*Prompt:* Using the entries below, write out the line with "green bucket: 4 -> 5", the line with "orange plate: 4 -> 1", and every line in between, exactly as each is written.

*Entries shown:*
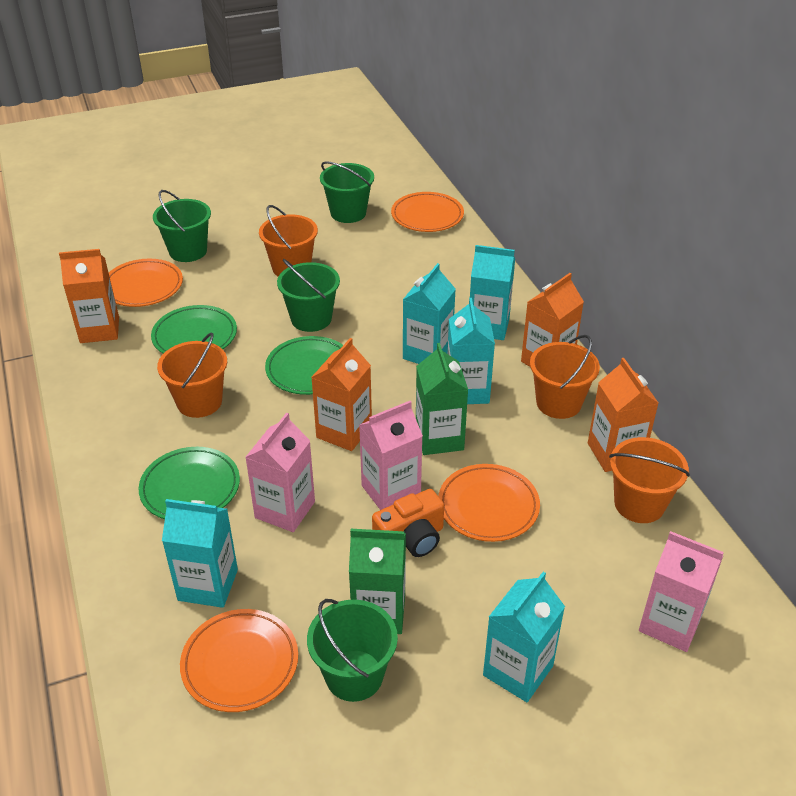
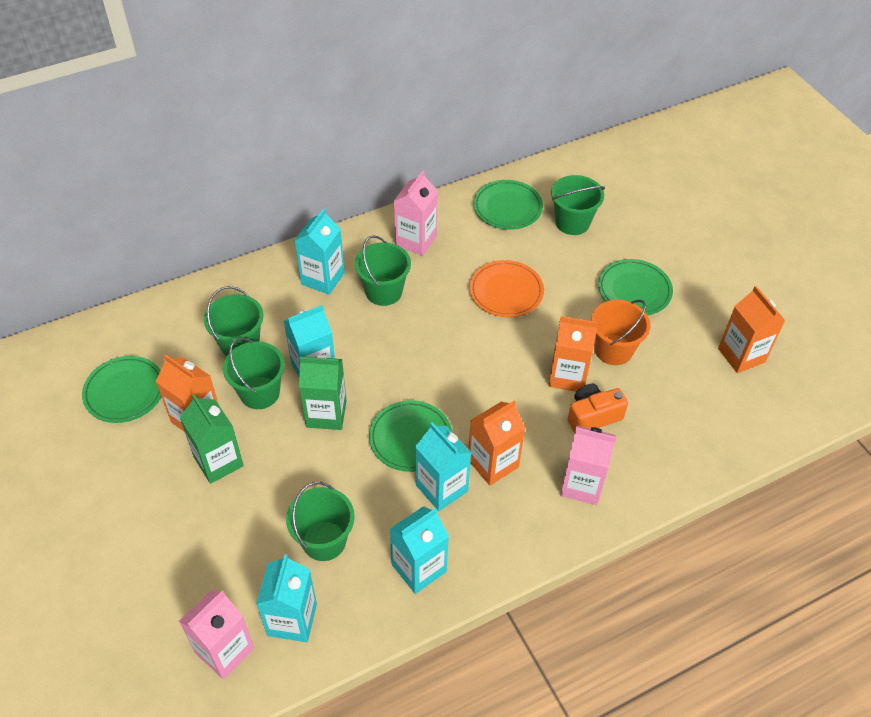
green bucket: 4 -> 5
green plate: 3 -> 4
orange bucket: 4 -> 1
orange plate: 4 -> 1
==
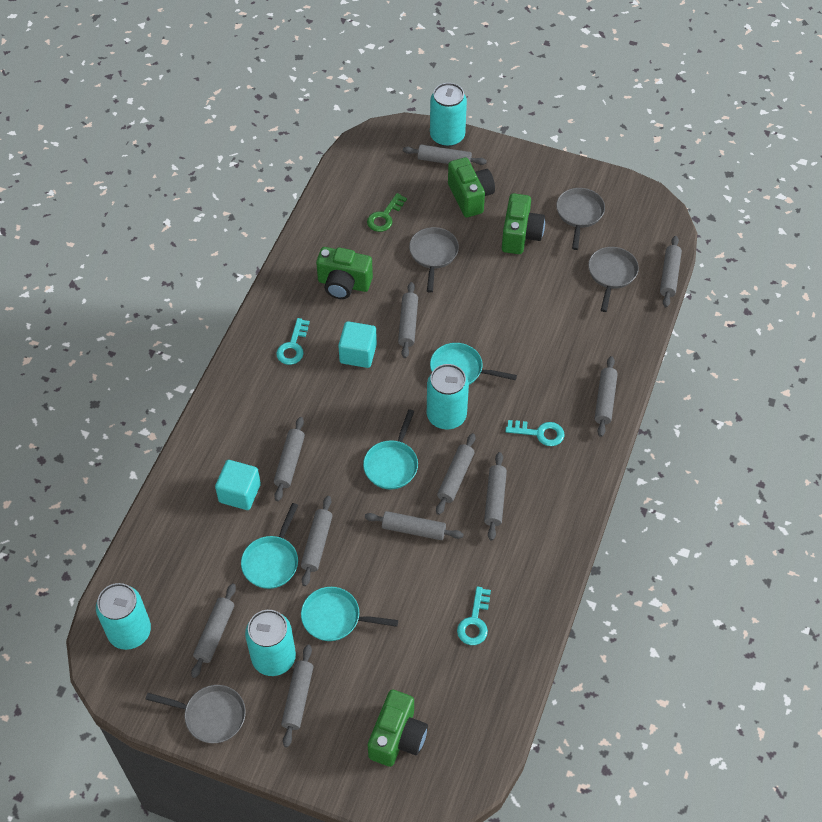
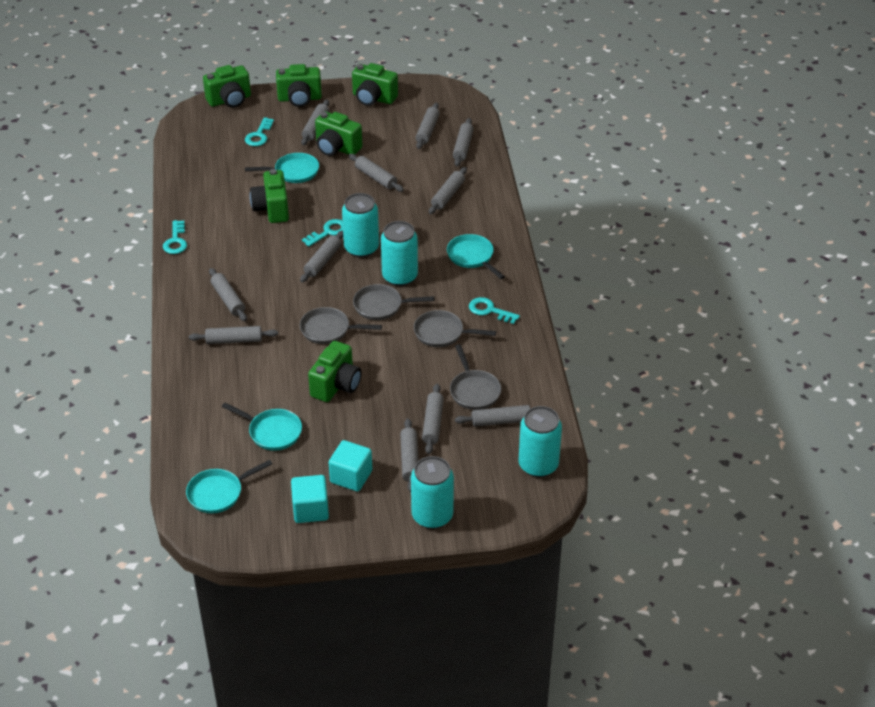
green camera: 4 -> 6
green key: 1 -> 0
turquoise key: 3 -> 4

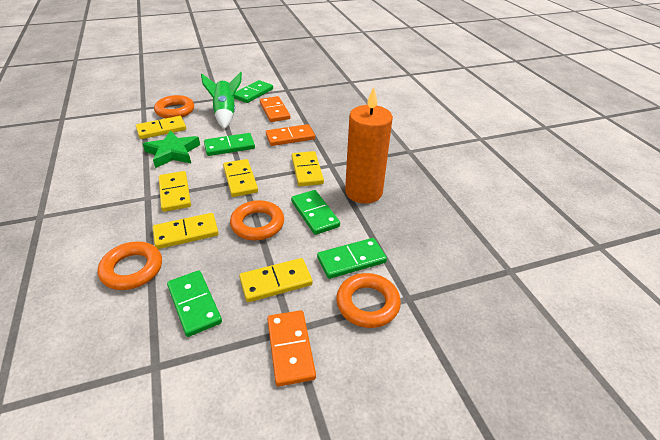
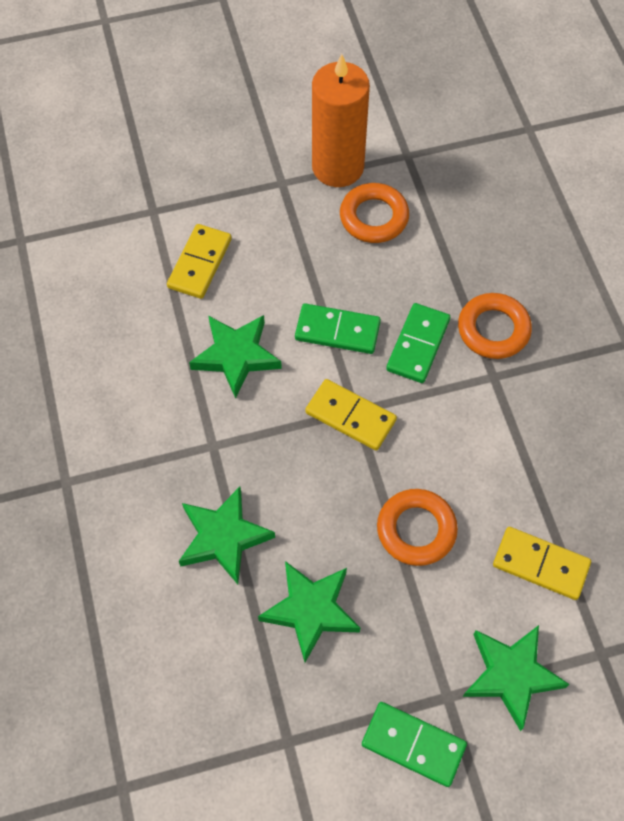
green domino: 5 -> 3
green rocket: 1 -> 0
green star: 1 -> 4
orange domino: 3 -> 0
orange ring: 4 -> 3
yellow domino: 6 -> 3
==
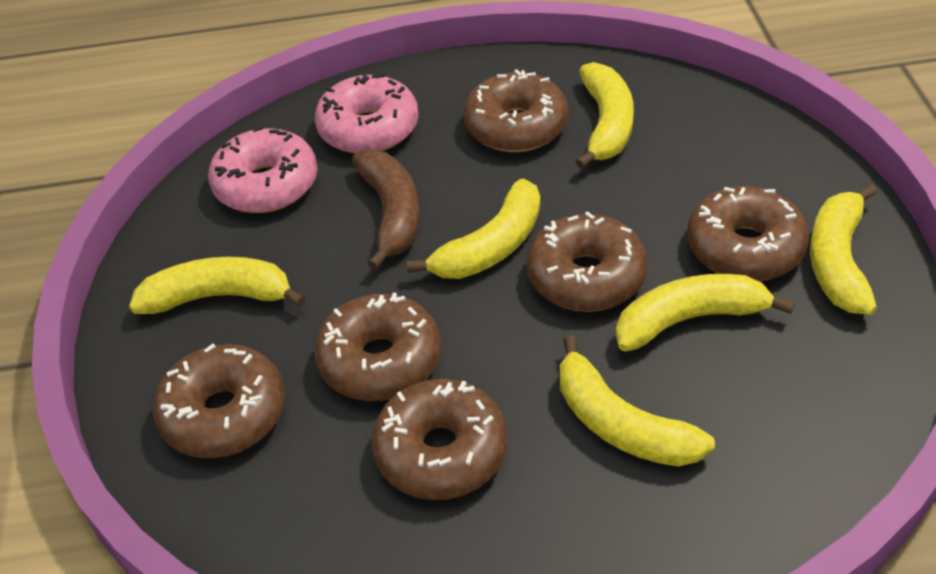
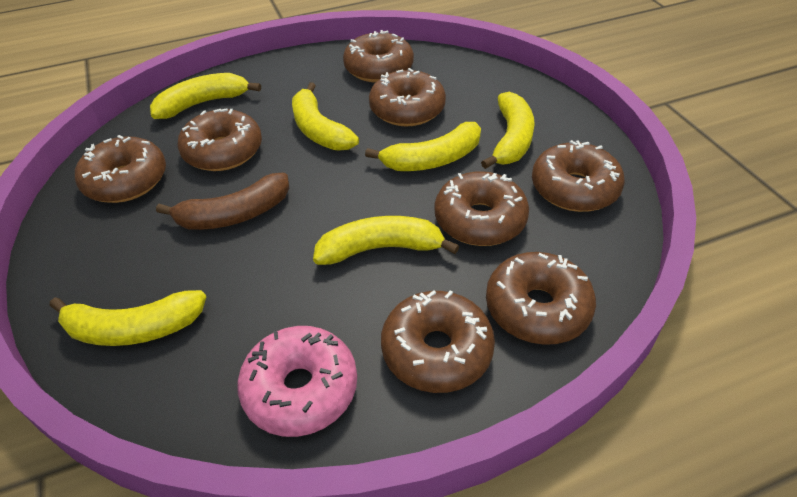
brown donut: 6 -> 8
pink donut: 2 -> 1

*Expected answer:*
green bucket: 4 -> 5
green plate: 3 -> 4
orange bucket: 4 -> 1
orange plate: 4 -> 1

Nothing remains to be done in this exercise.